▶ **Your instructions**
Look below for the lines from the one with "ENC: EC11 -> HW-040" to the one with "POT pin GND: GND -> 3V3", and copy exactly those lines, both ends included.

▶ **Extracted material**
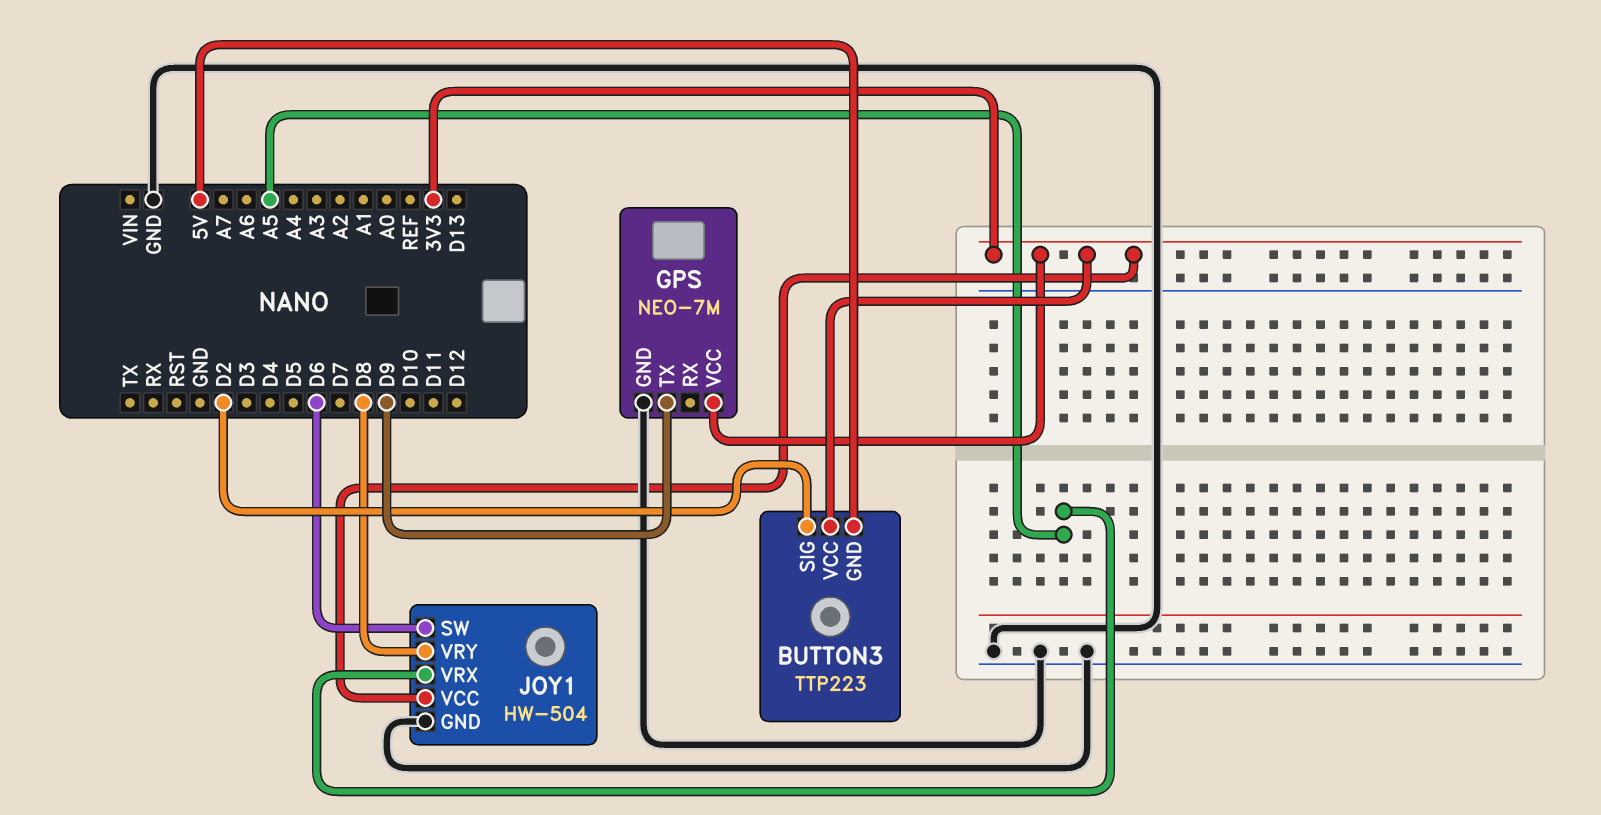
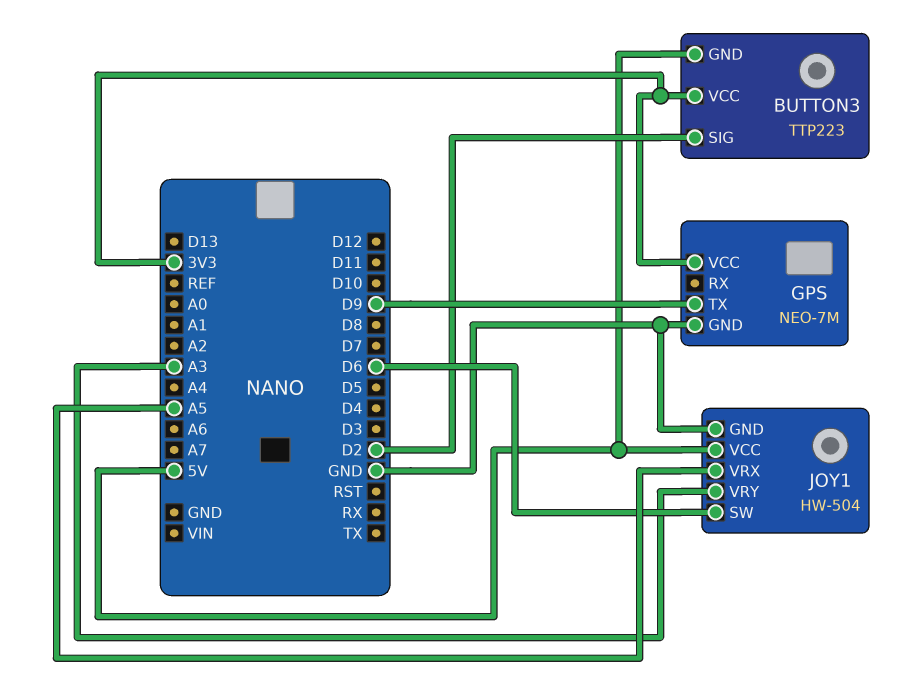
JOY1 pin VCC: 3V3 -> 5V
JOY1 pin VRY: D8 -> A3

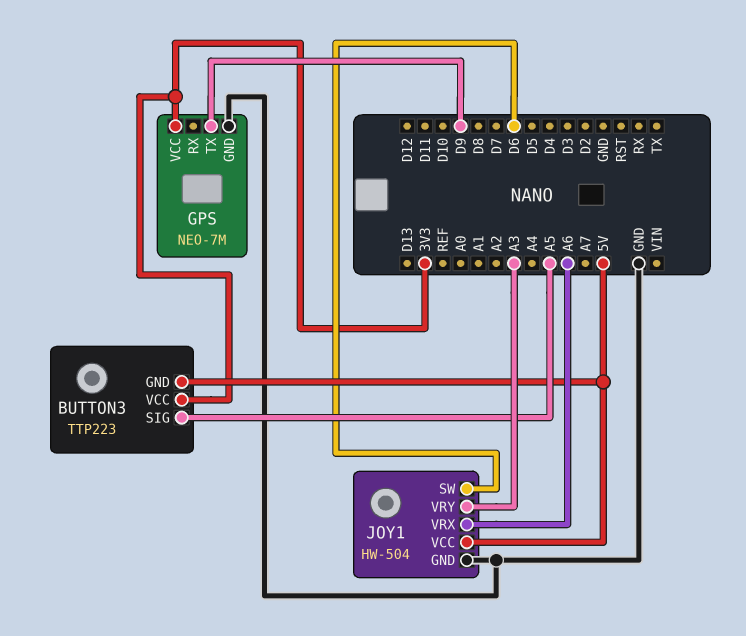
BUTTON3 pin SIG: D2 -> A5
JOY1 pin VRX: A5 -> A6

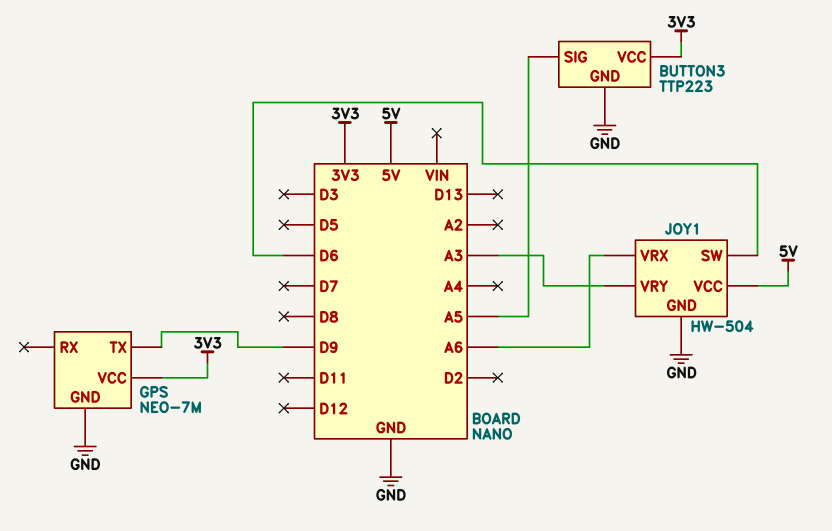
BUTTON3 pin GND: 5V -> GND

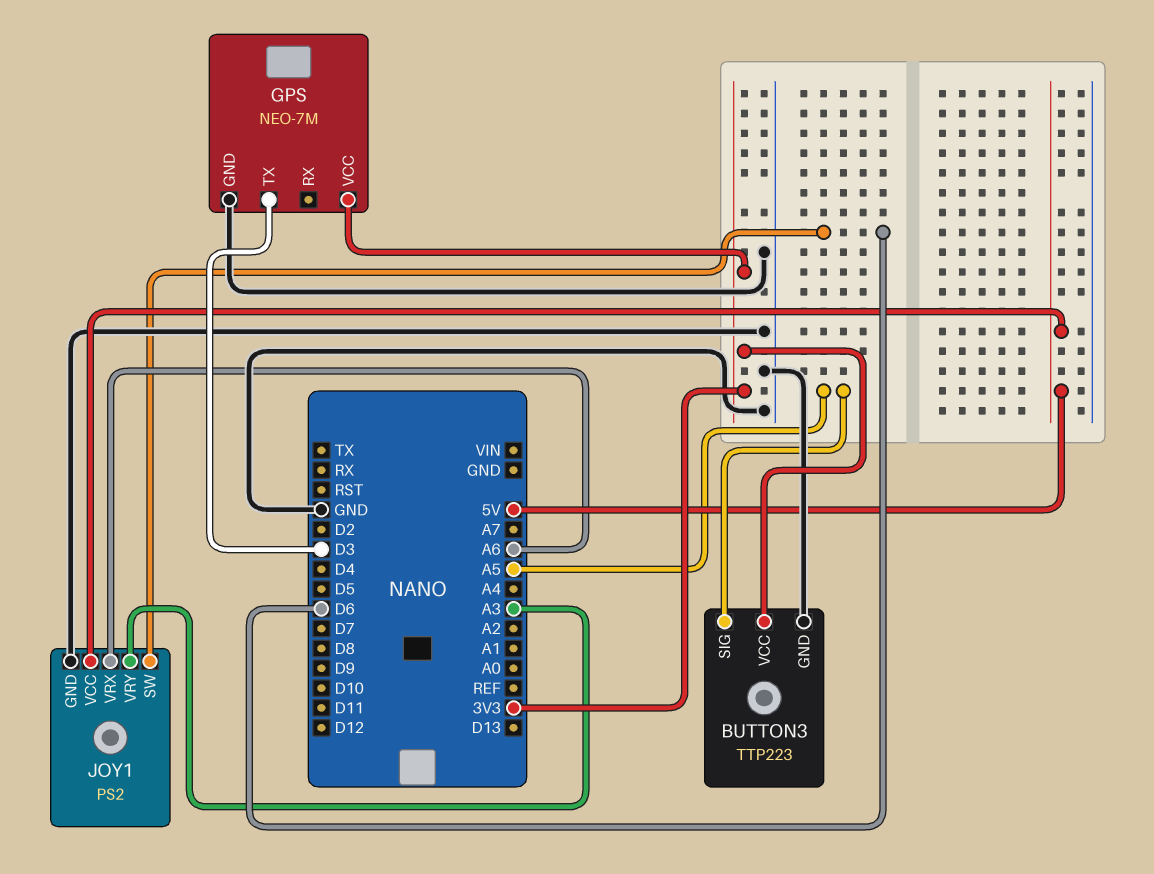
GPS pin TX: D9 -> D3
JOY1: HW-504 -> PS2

...

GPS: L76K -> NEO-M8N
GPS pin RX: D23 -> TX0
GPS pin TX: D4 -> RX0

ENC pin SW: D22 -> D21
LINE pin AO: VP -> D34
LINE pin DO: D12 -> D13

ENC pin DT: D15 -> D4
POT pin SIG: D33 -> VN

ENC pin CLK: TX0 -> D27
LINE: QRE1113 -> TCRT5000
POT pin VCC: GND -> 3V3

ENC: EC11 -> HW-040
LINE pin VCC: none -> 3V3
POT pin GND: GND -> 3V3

▶ **Answer below**
ENC: EC11 -> HW-040
LINE pin VCC: none -> 3V3
POT pin GND: GND -> 3V3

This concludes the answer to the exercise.